● **Directions for this task**
Copy out every line of these records word for word, leaving out the pictures.

# Entries supplied start

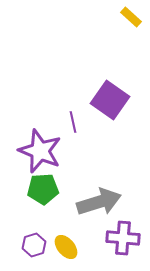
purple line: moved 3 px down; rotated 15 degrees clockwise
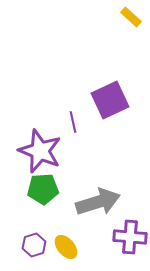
purple square: rotated 30 degrees clockwise
gray arrow: moved 1 px left
purple cross: moved 7 px right, 1 px up
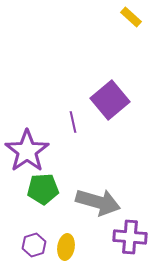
purple square: rotated 15 degrees counterclockwise
purple star: moved 13 px left; rotated 15 degrees clockwise
gray arrow: rotated 33 degrees clockwise
yellow ellipse: rotated 50 degrees clockwise
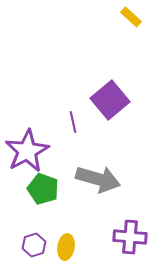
purple star: rotated 6 degrees clockwise
green pentagon: rotated 24 degrees clockwise
gray arrow: moved 23 px up
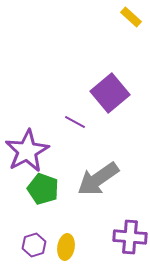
purple square: moved 7 px up
purple line: moved 2 px right; rotated 50 degrees counterclockwise
gray arrow: rotated 129 degrees clockwise
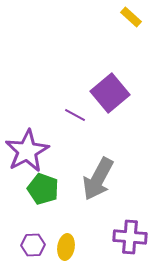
purple line: moved 7 px up
gray arrow: rotated 27 degrees counterclockwise
purple hexagon: moved 1 px left; rotated 15 degrees clockwise
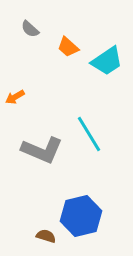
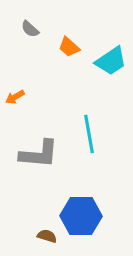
orange trapezoid: moved 1 px right
cyan trapezoid: moved 4 px right
cyan line: rotated 21 degrees clockwise
gray L-shape: moved 3 px left, 4 px down; rotated 18 degrees counterclockwise
blue hexagon: rotated 15 degrees clockwise
brown semicircle: moved 1 px right
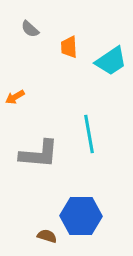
orange trapezoid: rotated 45 degrees clockwise
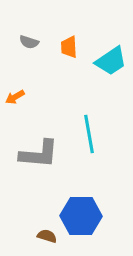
gray semicircle: moved 1 px left, 13 px down; rotated 24 degrees counterclockwise
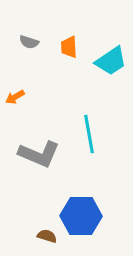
gray L-shape: rotated 18 degrees clockwise
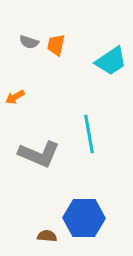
orange trapezoid: moved 13 px left, 2 px up; rotated 15 degrees clockwise
blue hexagon: moved 3 px right, 2 px down
brown semicircle: rotated 12 degrees counterclockwise
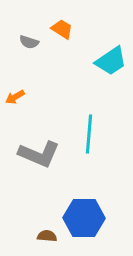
orange trapezoid: moved 6 px right, 16 px up; rotated 110 degrees clockwise
cyan line: rotated 15 degrees clockwise
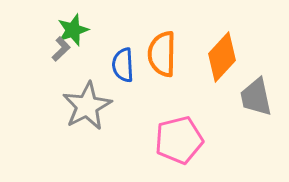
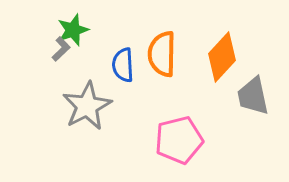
gray trapezoid: moved 3 px left, 1 px up
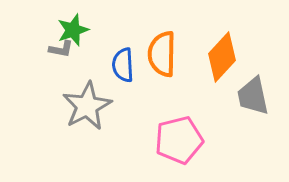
gray L-shape: rotated 55 degrees clockwise
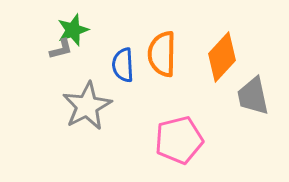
gray L-shape: rotated 25 degrees counterclockwise
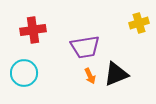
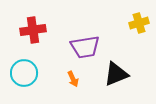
orange arrow: moved 17 px left, 3 px down
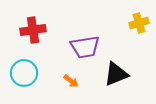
orange arrow: moved 2 px left, 2 px down; rotated 28 degrees counterclockwise
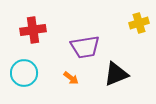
orange arrow: moved 3 px up
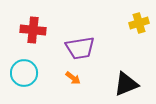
red cross: rotated 15 degrees clockwise
purple trapezoid: moved 5 px left, 1 px down
black triangle: moved 10 px right, 10 px down
orange arrow: moved 2 px right
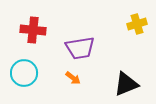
yellow cross: moved 2 px left, 1 px down
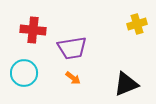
purple trapezoid: moved 8 px left
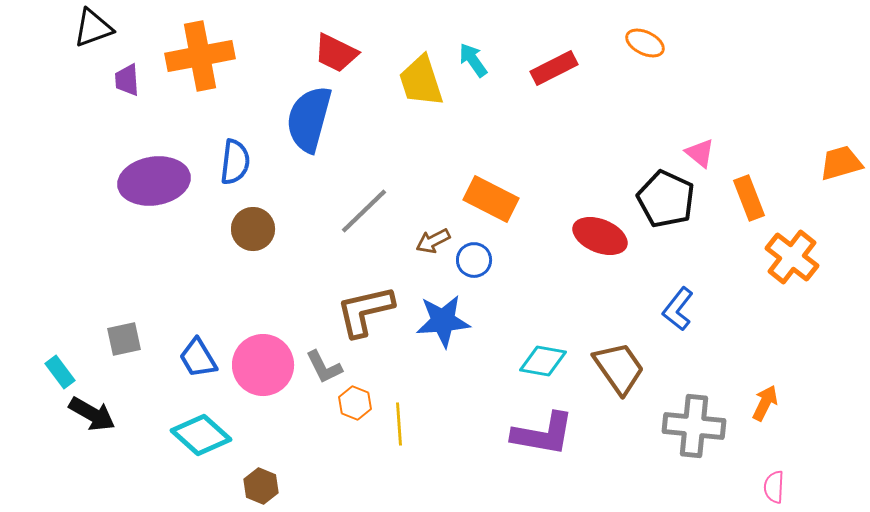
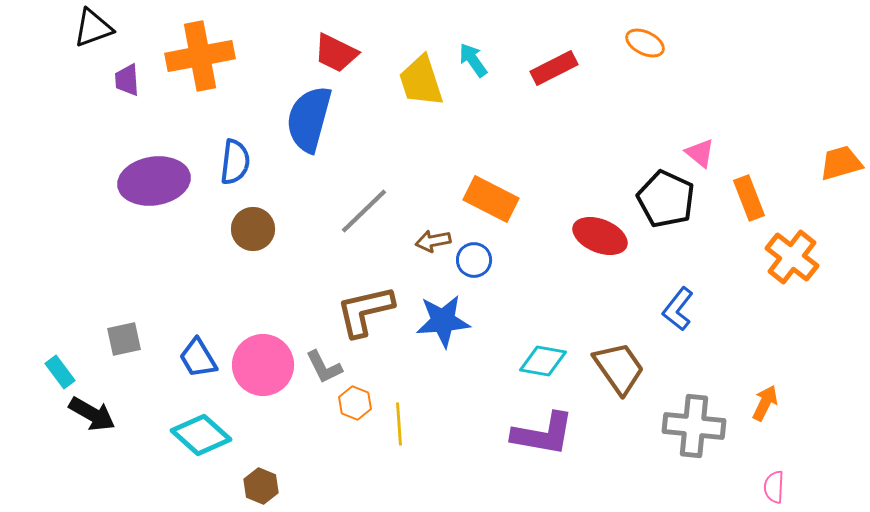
brown arrow at (433, 241): rotated 16 degrees clockwise
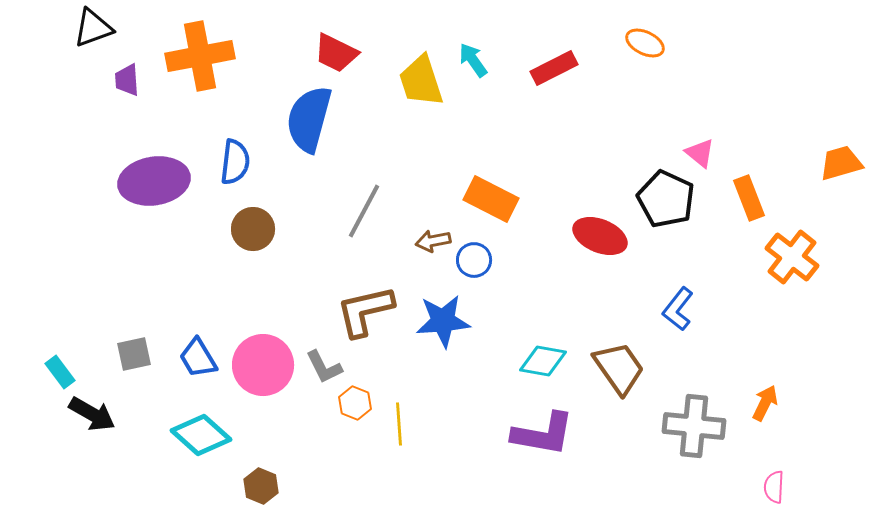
gray line at (364, 211): rotated 18 degrees counterclockwise
gray square at (124, 339): moved 10 px right, 15 px down
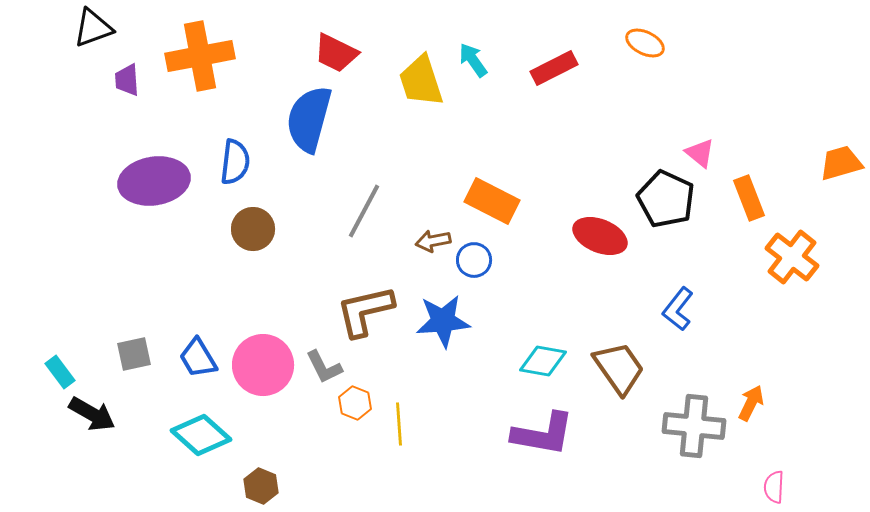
orange rectangle at (491, 199): moved 1 px right, 2 px down
orange arrow at (765, 403): moved 14 px left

# Entries supplied end

● **Response to this task**
purple line: moved 3 px down; rotated 15 degrees clockwise
purple square: rotated 30 degrees clockwise
gray arrow: moved 1 px left
purple cross: moved 7 px right, 1 px up
purple square: rotated 15 degrees counterclockwise
purple star: moved 13 px left; rotated 15 degrees clockwise
gray arrow: rotated 33 degrees clockwise
yellow ellipse: rotated 50 degrees clockwise
purple star: rotated 6 degrees clockwise
green pentagon: rotated 24 degrees clockwise
gray arrow: moved 23 px up
purple square: moved 7 px up
purple line: moved 2 px right; rotated 50 degrees counterclockwise
gray arrow: rotated 129 degrees clockwise
purple line: moved 7 px up
gray arrow: rotated 27 degrees counterclockwise
purple hexagon: moved 1 px left; rotated 15 degrees clockwise
orange trapezoid: moved 1 px right
cyan trapezoid: moved 4 px right
cyan line: rotated 21 degrees clockwise
gray L-shape: moved 3 px left, 4 px down; rotated 18 degrees counterclockwise
blue hexagon: rotated 15 degrees clockwise
brown semicircle: moved 1 px right
orange trapezoid: rotated 45 degrees clockwise
gray semicircle: moved 1 px left, 13 px down; rotated 24 degrees counterclockwise
gray L-shape: rotated 18 degrees clockwise
orange trapezoid: moved 13 px left, 2 px up; rotated 15 degrees clockwise
blue hexagon: moved 3 px right, 2 px down
brown semicircle: rotated 12 degrees counterclockwise
orange trapezoid: moved 6 px right, 16 px up; rotated 110 degrees clockwise
cyan line: rotated 15 degrees clockwise
gray trapezoid: moved 3 px left, 1 px up
gray L-shape: rotated 55 degrees clockwise
gray L-shape: rotated 25 degrees counterclockwise
orange arrow: moved 17 px left, 3 px down
orange arrow: moved 2 px left, 2 px down; rotated 28 degrees counterclockwise
orange arrow: moved 3 px up
red cross: rotated 15 degrees clockwise
purple trapezoid: moved 5 px left, 1 px down
black triangle: moved 10 px right, 10 px down
orange arrow: moved 2 px right
yellow cross: moved 2 px left, 1 px down
purple trapezoid: moved 8 px left
brown arrow at (433, 241): rotated 16 degrees clockwise
gray line at (364, 211): rotated 18 degrees counterclockwise
gray square at (124, 339): moved 10 px right, 15 px down
orange rectangle at (491, 199): moved 1 px right, 2 px down
orange arrow at (765, 403): moved 14 px left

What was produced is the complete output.